= Your task =
Each line below with the string "traffic" should be copied.

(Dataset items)
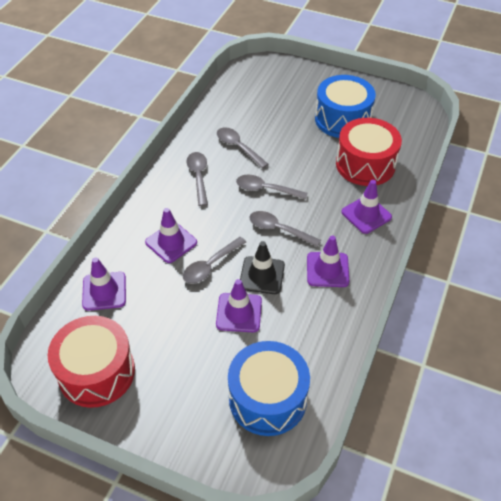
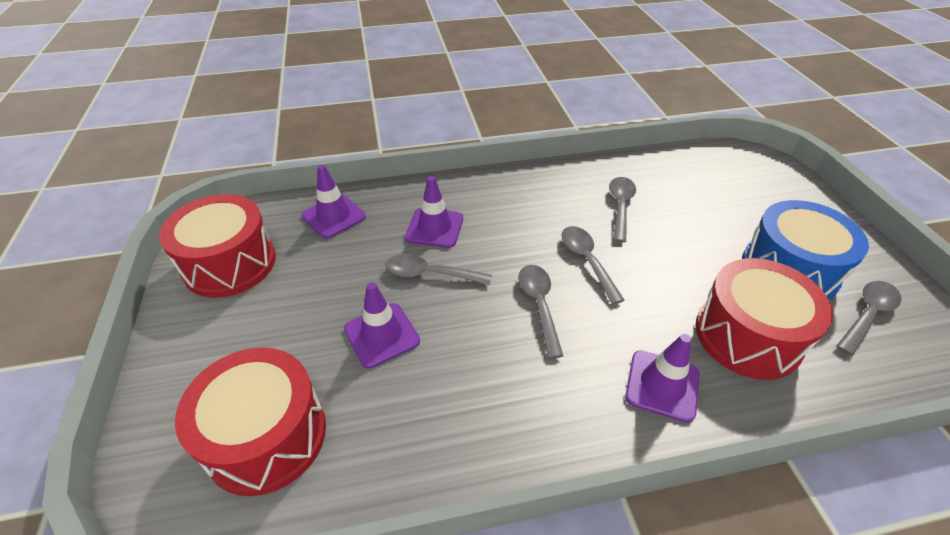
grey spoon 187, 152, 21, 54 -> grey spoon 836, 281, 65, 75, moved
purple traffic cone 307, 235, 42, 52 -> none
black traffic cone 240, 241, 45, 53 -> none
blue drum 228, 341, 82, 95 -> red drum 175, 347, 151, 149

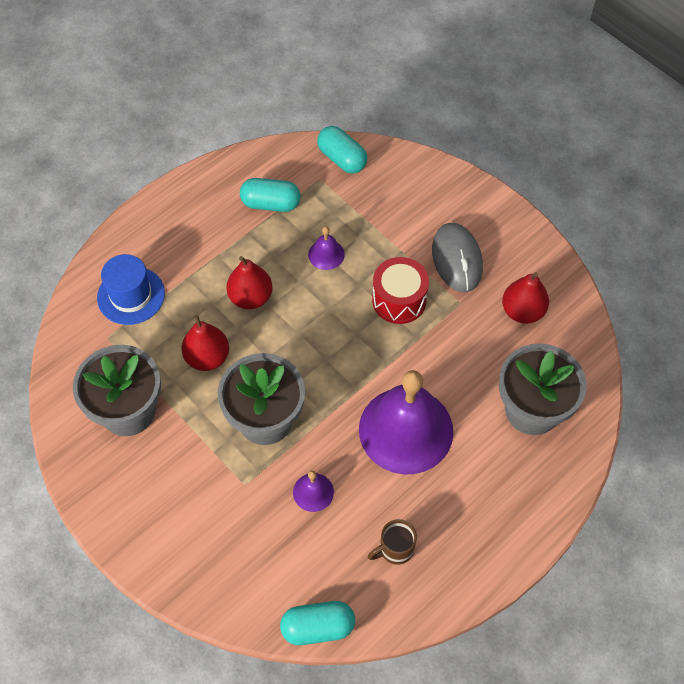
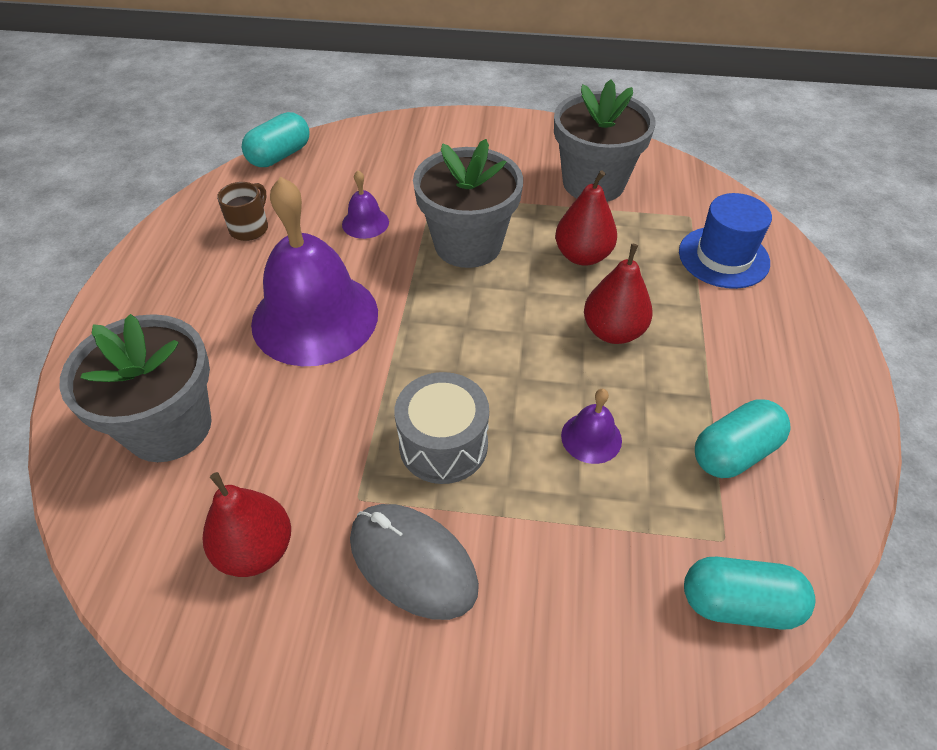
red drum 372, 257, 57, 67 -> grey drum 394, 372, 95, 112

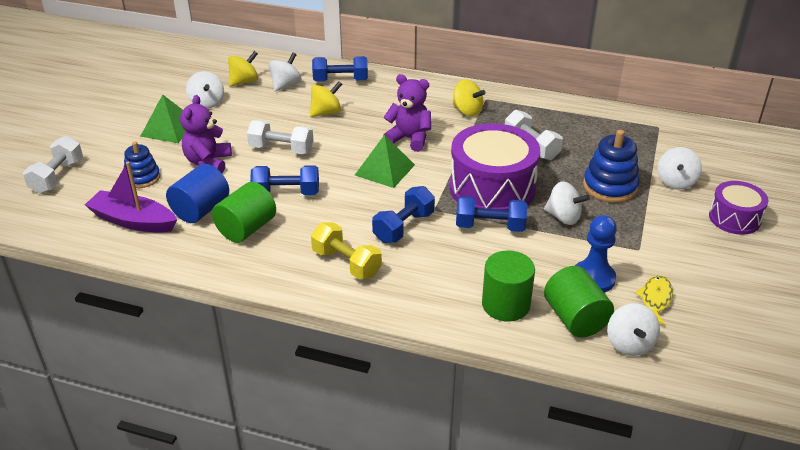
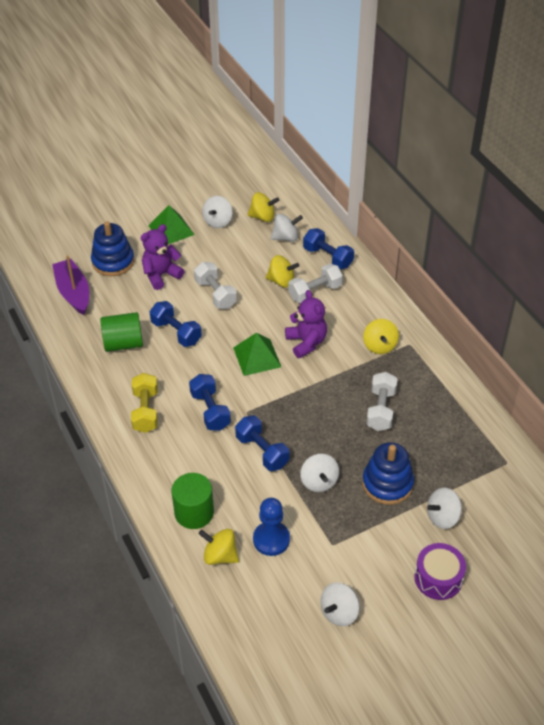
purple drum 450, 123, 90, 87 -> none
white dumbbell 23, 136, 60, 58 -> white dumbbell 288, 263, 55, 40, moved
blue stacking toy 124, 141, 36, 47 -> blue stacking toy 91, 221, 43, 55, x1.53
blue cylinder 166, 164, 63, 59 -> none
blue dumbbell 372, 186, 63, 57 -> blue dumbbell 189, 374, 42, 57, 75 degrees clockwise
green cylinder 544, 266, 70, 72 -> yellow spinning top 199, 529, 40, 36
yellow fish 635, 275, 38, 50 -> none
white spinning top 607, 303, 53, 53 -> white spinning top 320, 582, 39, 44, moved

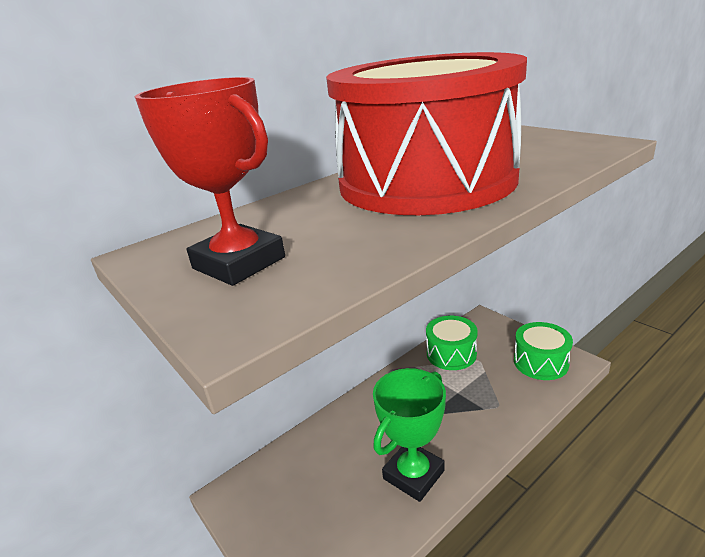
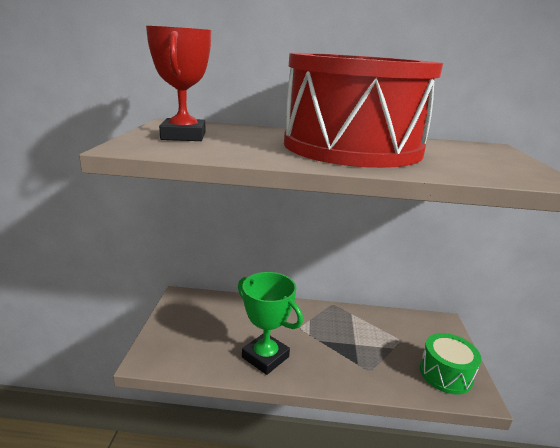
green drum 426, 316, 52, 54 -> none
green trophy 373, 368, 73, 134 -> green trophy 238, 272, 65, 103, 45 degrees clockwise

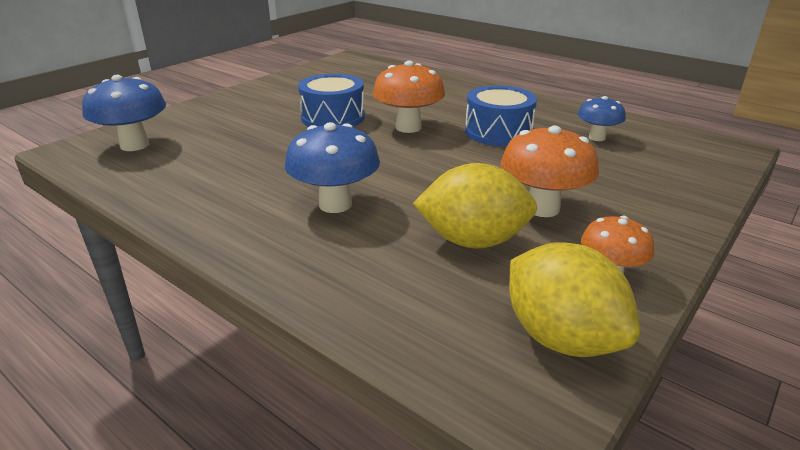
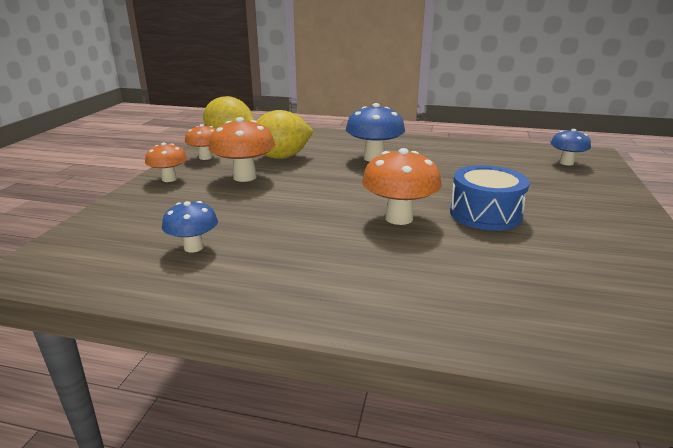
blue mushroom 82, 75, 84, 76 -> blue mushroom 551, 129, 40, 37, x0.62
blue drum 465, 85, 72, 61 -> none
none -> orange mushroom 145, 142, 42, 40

= Result of the task =
purple traffic cone 307, 235, 42, 52 -> none
black traffic cone 240, 241, 45, 53 -> none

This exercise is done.